Exercise aim ::
Transcribe exactly the lines from the one holding "building: [48,167,72,202] -> none" through the closing line of the entries below. Pictures stay out of the copy.

Extracted information ::
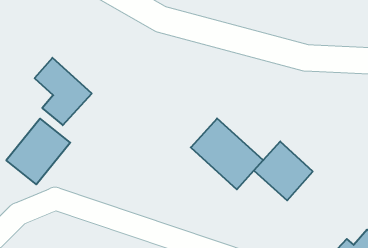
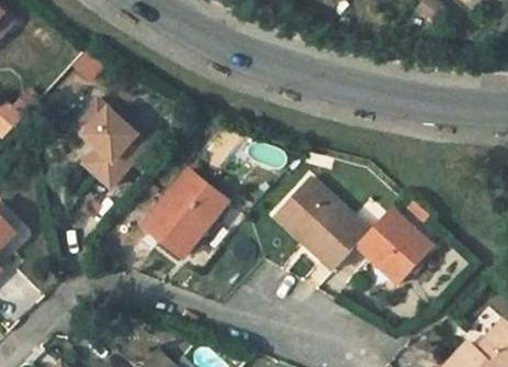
building: [6,119,70,184] -> [144,170,226,255]

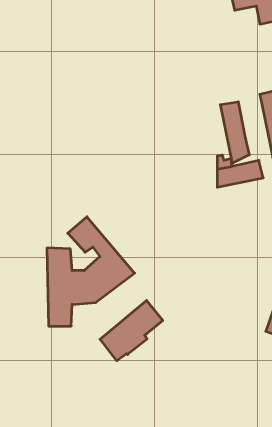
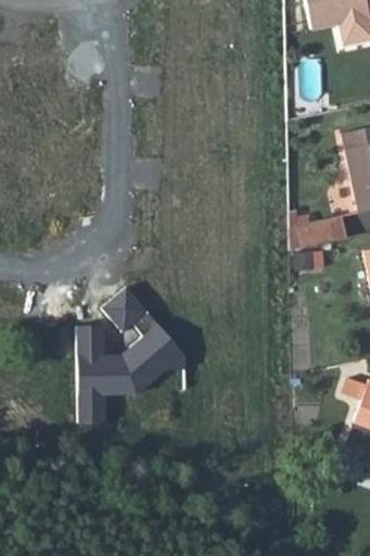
building: [220,102,249,163] -> none
building: [100,300,163,361] -> none

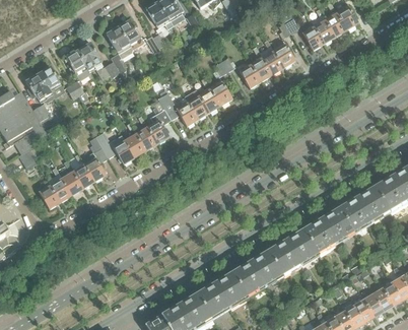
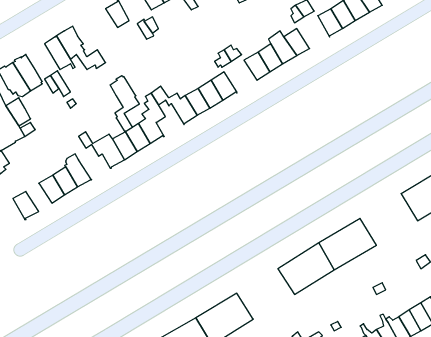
building: [107,25,132,73] -> [110,76,139,131]
building: [48,167,72,202] -> none
building: [339,187,389,232] -> none
building: [232,252,284,295] -> none

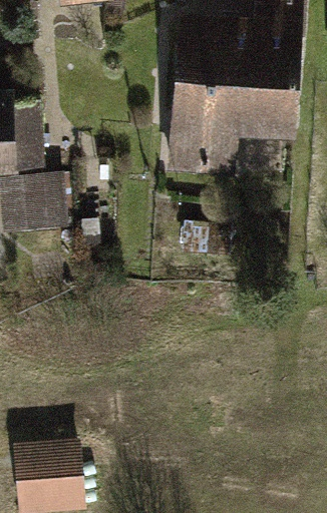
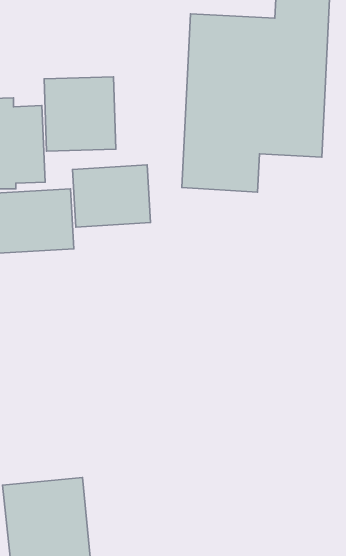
building: none -> [44,77,116,151]
building: none -> [73,165,151,227]

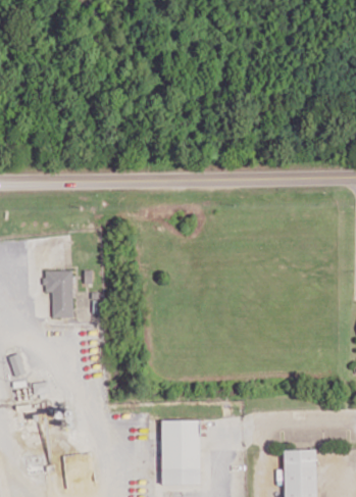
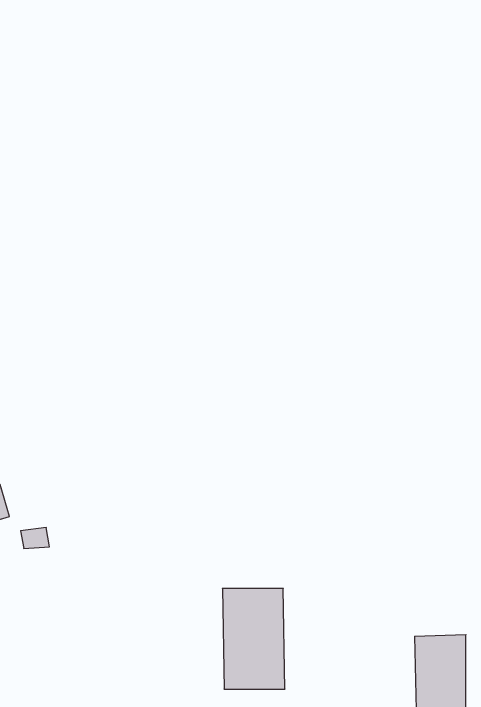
building: [44,270,72,317] -> none

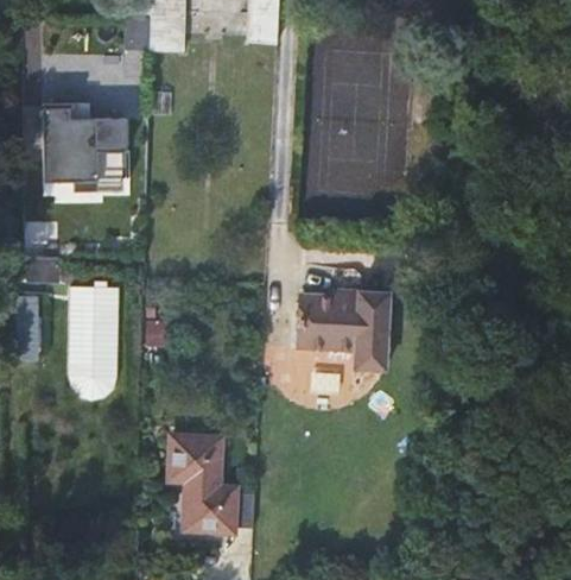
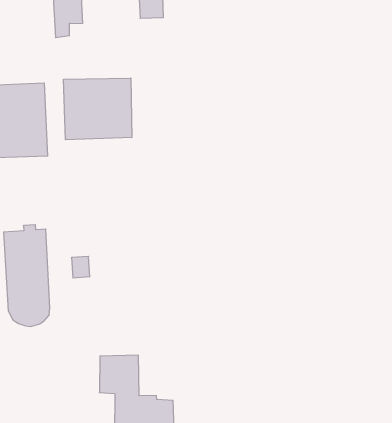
building: none -> [64,78,132,140]
building: [297,290,388,368] -> none

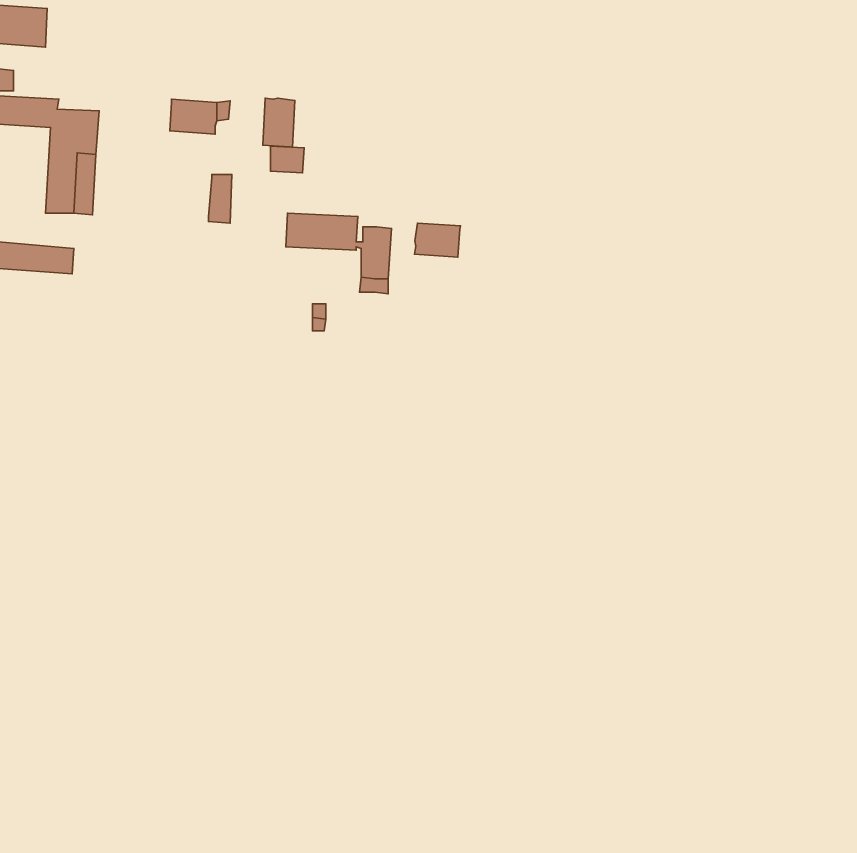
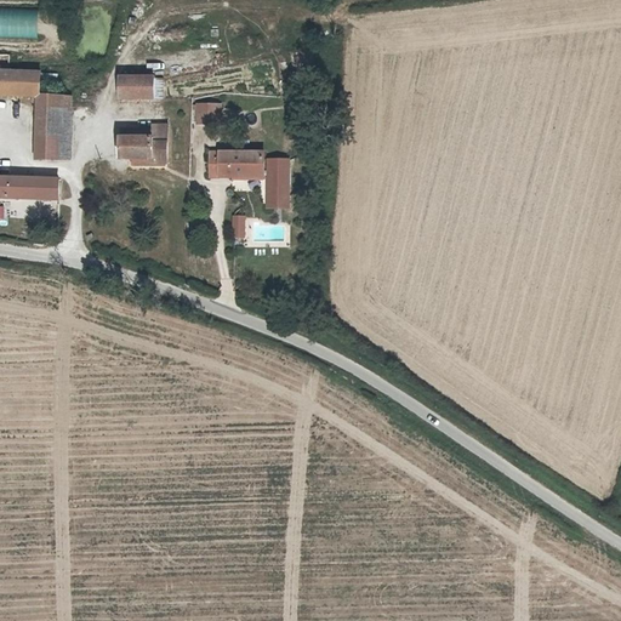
building: [263,98,295,147] -> none
building: none -> [119,127,153,156]
building: [415,223,460,257] -> none

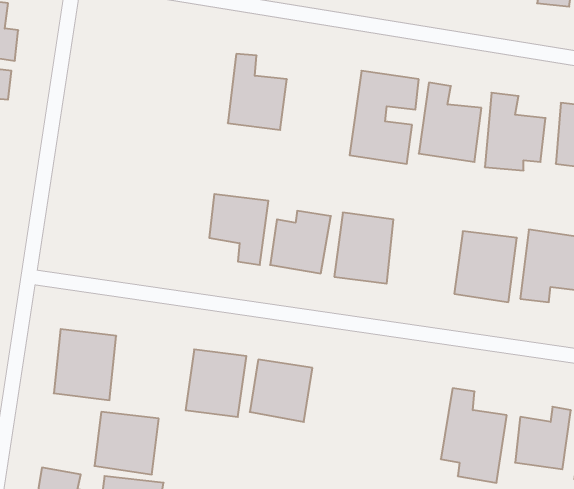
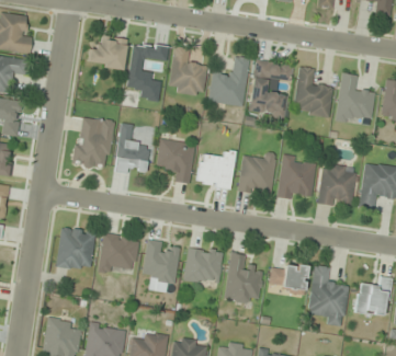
building: none -> [88,36,128,70]
building: none -> [127,42,169,102]
building: none -> [210,57,250,107]
building: none -> [72,115,115,171]
building: none -> [115,124,150,175]
building: none -> [278,156,316,202]
building: none -> [224,254,263,306]
building: none -> [269,262,308,292]
building: [94,412,159,474] -> [99,232,140,273]

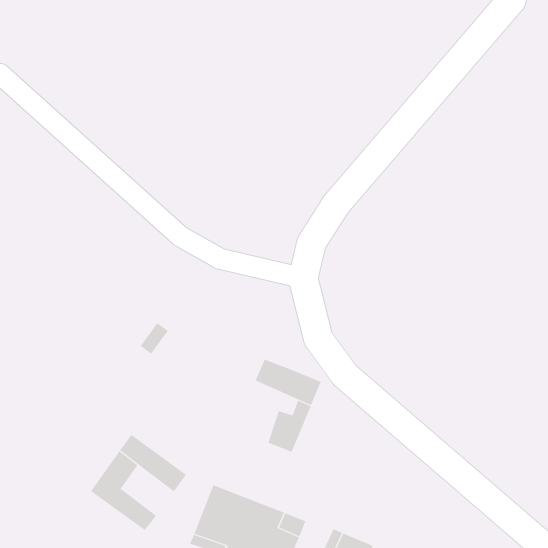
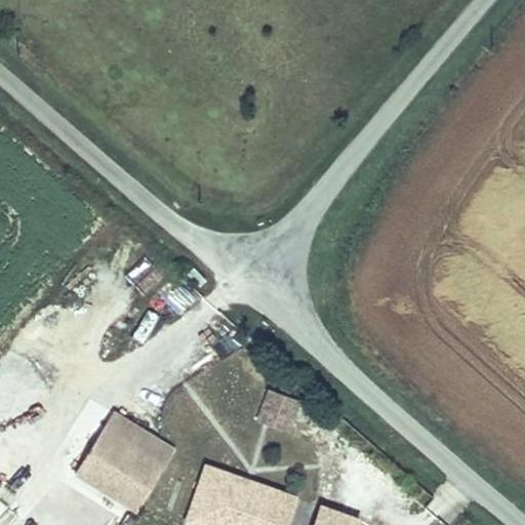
building: [255,359,321,406] -> none
building: none -> [117,445,167,493]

Exercise output ::
building: [48,167,72,202] -> none
building: [339,187,389,232] -> none
building: [232,252,284,295] -> none

building: none -> [44,77,116,151]
building: none -> [73,165,151,227]

building: [44,270,72,317] -> none

building: none -> [64,78,132,140]
building: [297,290,388,368] -> none

building: [263,98,295,147] -> none
building: none -> [119,127,153,156]
building: [415,223,460,257] -> none

building: none -> [88,36,128,70]
building: none -> [127,42,169,102]
building: none -> [210,57,250,107]
building: none -> [72,115,115,171]
building: none -> [115,124,150,175]
building: none -> [278,156,316,202]
building: none -> [224,254,263,306]
building: none -> [269,262,308,292]
building: [94,412,159,474] -> [99,232,140,273]

building: [255,359,321,406] -> none
building: none -> [117,445,167,493]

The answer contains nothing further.